* Exercise: Convert the lines below into a Markdown table with the columns "Row" and "Line", numbering each row and leaving out any blank lines.

* Material provided:
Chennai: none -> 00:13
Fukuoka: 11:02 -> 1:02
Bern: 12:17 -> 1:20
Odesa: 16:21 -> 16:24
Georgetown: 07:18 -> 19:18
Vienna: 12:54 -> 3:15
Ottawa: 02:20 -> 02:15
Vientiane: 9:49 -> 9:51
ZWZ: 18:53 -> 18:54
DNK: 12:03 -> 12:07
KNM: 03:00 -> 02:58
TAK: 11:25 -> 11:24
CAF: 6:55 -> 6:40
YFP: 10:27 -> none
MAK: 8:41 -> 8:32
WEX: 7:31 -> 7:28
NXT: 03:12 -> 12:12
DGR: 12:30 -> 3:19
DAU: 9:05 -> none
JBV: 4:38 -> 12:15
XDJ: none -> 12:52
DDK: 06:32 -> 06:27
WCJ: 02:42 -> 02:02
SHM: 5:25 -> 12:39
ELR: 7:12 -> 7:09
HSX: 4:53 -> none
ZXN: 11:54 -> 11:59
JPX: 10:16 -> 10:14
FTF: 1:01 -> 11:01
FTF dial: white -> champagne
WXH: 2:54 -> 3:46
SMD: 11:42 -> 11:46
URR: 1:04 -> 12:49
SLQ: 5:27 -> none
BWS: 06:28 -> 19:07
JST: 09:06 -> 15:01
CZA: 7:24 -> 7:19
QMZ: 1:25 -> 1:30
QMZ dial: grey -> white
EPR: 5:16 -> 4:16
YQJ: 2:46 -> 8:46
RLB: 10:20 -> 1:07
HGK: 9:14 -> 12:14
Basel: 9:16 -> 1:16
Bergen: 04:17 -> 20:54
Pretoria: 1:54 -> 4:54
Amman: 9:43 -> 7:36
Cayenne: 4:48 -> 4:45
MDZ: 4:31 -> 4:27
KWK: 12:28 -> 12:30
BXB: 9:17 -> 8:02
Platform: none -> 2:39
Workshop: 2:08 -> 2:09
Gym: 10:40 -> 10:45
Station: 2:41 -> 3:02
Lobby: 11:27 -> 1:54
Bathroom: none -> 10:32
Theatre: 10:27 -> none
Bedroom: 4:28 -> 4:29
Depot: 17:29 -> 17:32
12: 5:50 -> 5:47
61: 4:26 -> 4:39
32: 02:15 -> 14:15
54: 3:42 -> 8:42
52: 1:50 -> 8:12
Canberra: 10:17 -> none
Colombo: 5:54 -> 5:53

* Solution to this exercise:
| Row | Line |
|---|---|
| 1 | Chennai: none -> 00:13 |
| 2 | Fukuoka: 11:02 -> 1:02 |
| 3 | Bern: 12:17 -> 1:20 |
| 4 | Odesa: 16:21 -> 16:24 |
| 5 | Georgetown: 07:18 -> 19:18 |
| 6 | Vienna: 12:54 -> 3:15 |
| 7 | Ottawa: 02:20 -> 02:15 |
| 8 | Vientiane: 9:49 -> 9:51 |
| 9 | ZWZ: 18:53 -> 18:54 |
| 10 | DNK: 12:03 -> 12:07 |
| 11 | KNM: 03:00 -> 02:58 |
| 12 | TAK: 11:25 -> 11:24 |
| 13 | CAF: 6:55 -> 6:40 |
| 14 | YFP: 10:27 -> none |
| 15 | MAK: 8:41 -> 8:32 |
| 16 | WEX: 7:31 -> 7:28 |
| 17 | NXT: 03:12 -> 12:12 |
| 18 | DGR: 12:30 -> 3:19 |
| 19 | DAU: 9:05 -> none |
| 20 | JBV: 4:38 -> 12:15 |
| 21 | XDJ: none -> 12:52 |
| 22 | DDK: 06:32 -> 06:27 |
| 23 | WCJ: 02:42 -> 02:02 |
| 24 | SHM: 5:25 -> 12:39 |
| 25 | ELR: 7:12 -> 7:09 |
| 26 | HSX: 4:53 -> none |
| 27 | ZXN: 11:54 -> 11:59 |
| 28 | JPX: 10:16 -> 10:14 |
| 29 | FTF: 1:01 -> 11:01 |
| 30 | FTF dial: white -> champagne |
| 31 | WXH: 2:54 -> 3:46 |
| 32 | SMD: 11:42 -> 11:46 |
| 33 | URR: 1:04 -> 12:49 |
| 34 | SLQ: 5:27 -> none |
| 35 | BWS: 06:28 -> 19:07 |
| 36 | JST: 09:06 -> 15:01 |
| 37 | CZA: 7:24 -> 7:19 |
| 38 | QMZ: 1:25 -> 1:30 |
| 39 | QMZ dial: grey -> white |
| 40 | EPR: 5:16 -> 4:16 |
| 41 | YQJ: 2:46 -> 8:46 |
| 42 | RLB: 10:20 -> 1:07 |
| 43 | HGK: 9:14 -> 12:14 |
| 44 | Basel: 9:16 -> 1:16 |
| 45 | Bergen: 04:17 -> 20:54 |
| 46 | Pretoria: 1:54 -> 4:54 |
| 47 | Amman: 9:43 -> 7:36 |
| 48 | Cayenne: 4:48 -> 4:45 |
| 49 | MDZ: 4:31 -> 4:27 |
| 50 | KWK: 12:28 -> 12:30 |
| 51 | BXB: 9:17 -> 8:02 |
| 52 | Platform: none -> 2:39 |
| 53 | Workshop: 2:08 -> 2:09 |
| 54 | Gym: 10:40 -> 10:45 |
| 55 | Station: 2:41 -> 3:02 |
| 56 | Lobby: 11:27 -> 1:54 |
| 57 | Bathroom: none -> 10:32 |
| 58 | Theatre: 10:27 -> none |
| 59 | Bedroom: 4:28 -> 4:29 |
| 60 | Depot: 17:29 -> 17:32 |
| 61 | 12: 5:50 -> 5:47 |
| 62 | 61: 4:26 -> 4:39 |
| 63 | 32: 02:15 -> 14:15 |
| 64 | 54: 3:42 -> 8:42 |
| 65 | 52: 1:50 -> 8:12 |
| 66 | Canberra: 10:17 -> none |
| 67 | Colombo: 5:54 -> 5:53 |